Exercise instructions.
Below are the entries. Print only the lines starting at the one with "camera: 60 degrees right, 5 degrees up" and ending at the one with "(692, 580) = (545, 609): brown", exactly, with no pictures.

Data supplied.
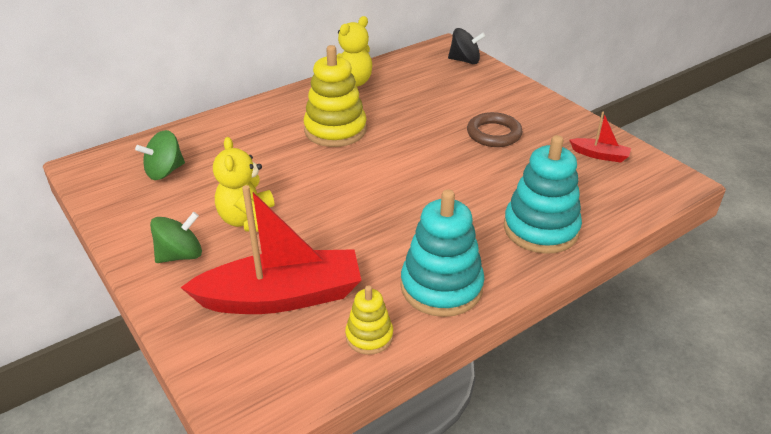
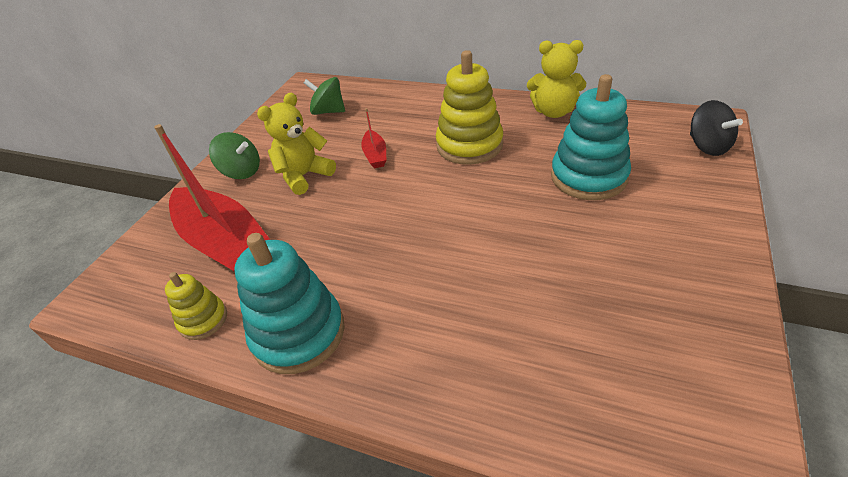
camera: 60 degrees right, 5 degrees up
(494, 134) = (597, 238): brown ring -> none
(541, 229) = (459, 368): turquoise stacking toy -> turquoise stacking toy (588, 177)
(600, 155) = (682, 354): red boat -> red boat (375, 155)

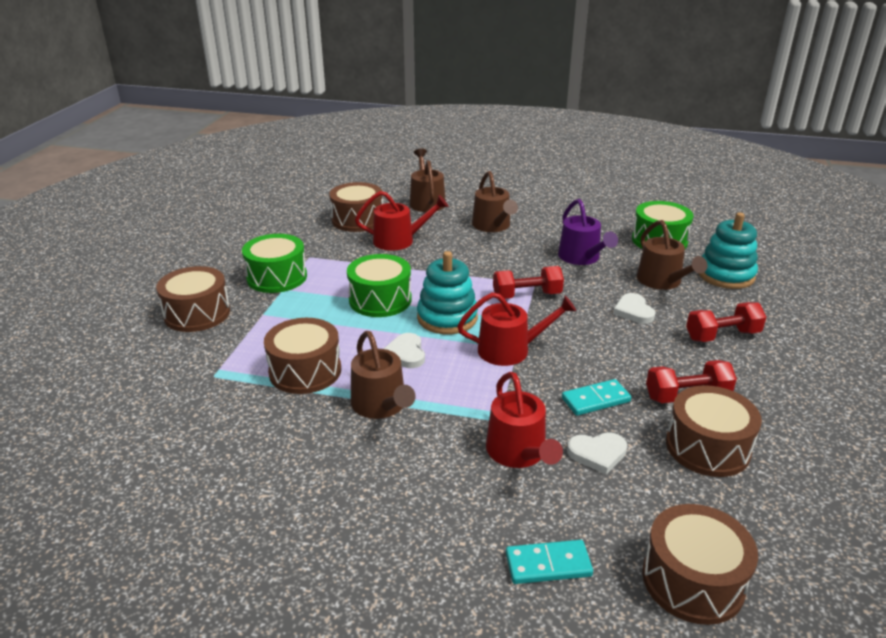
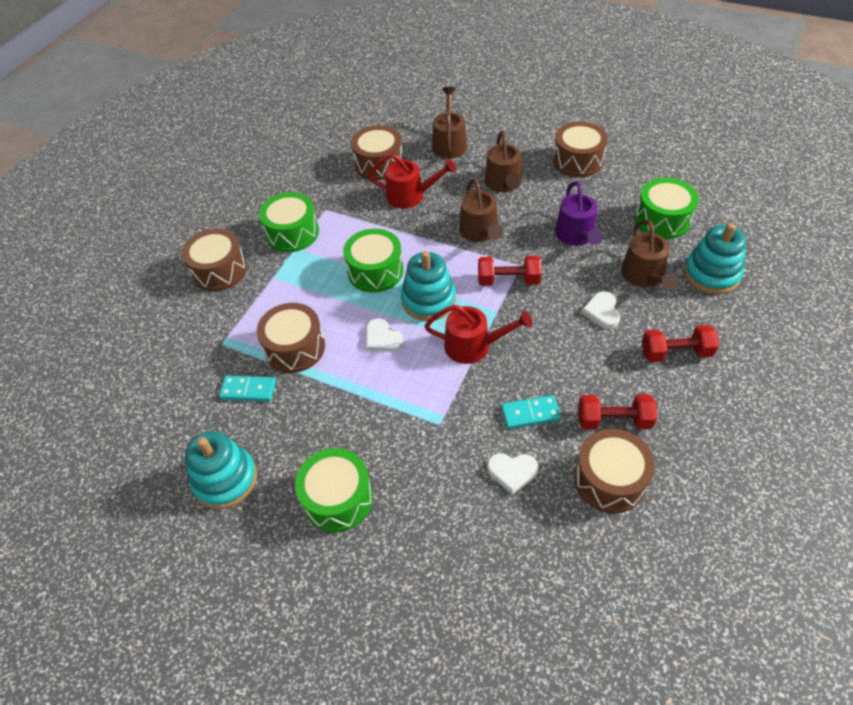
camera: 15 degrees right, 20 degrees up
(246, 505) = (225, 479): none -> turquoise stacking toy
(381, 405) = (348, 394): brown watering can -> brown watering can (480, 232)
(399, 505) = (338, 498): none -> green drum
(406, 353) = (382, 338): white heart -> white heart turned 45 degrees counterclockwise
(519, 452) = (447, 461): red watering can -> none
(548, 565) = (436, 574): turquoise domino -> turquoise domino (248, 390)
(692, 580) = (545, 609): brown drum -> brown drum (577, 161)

---

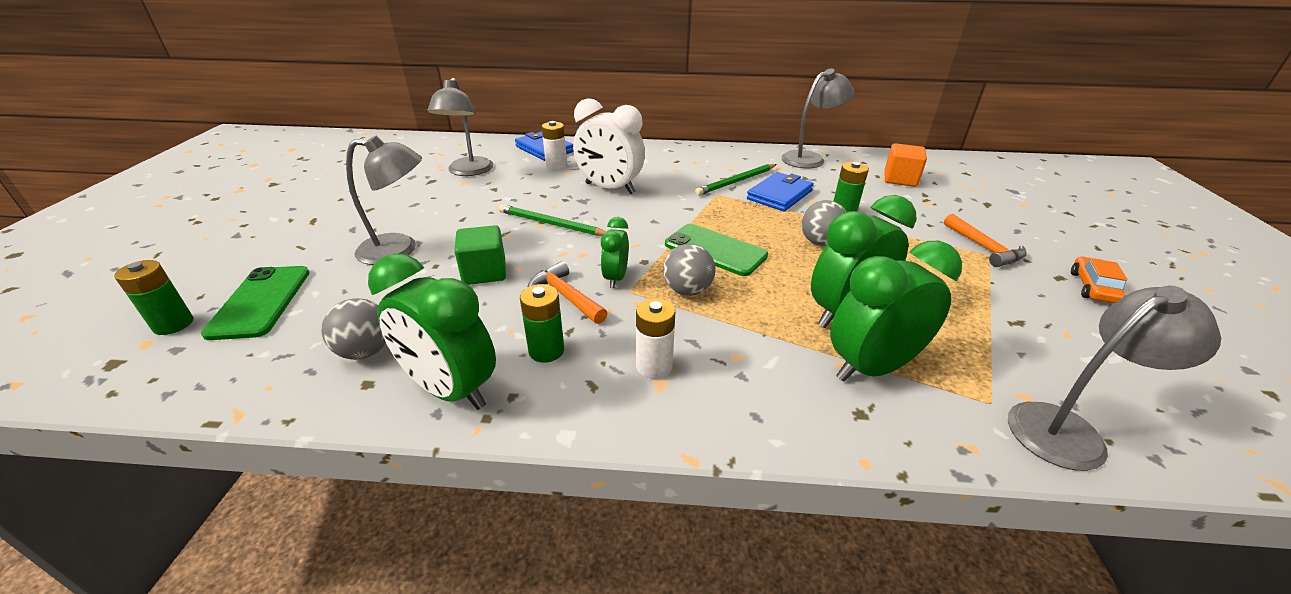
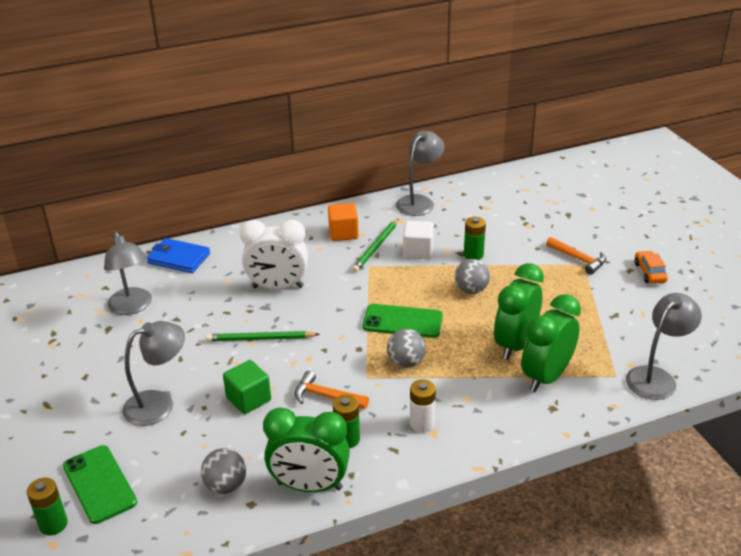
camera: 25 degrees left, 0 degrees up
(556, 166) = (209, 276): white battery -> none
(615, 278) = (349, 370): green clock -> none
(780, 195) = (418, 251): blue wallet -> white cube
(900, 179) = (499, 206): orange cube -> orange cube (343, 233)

Answer to the exercise.
camera: 60 degrees right, 5 degrees up
(494, 134) = (597, 238): brown ring -> none
(541, 229) = (459, 368): turquoise stacking toy -> turquoise stacking toy (588, 177)
(600, 155) = (682, 354): red boat -> red boat (375, 155)

camera: 15 degrees right, 20 degrees up
(246, 505) = (225, 479): none -> turquoise stacking toy
(381, 405) = (348, 394): brown watering can -> brown watering can (480, 232)
(399, 505) = (338, 498): none -> green drum
(406, 353) = (382, 338): white heart -> white heart turned 45 degrees counterclockwise
(519, 452) = (447, 461): red watering can -> none
(548, 565) = (436, 574): turquoise domino -> turquoise domino (248, 390)
(692, 580) = (545, 609): brown drum -> brown drum (577, 161)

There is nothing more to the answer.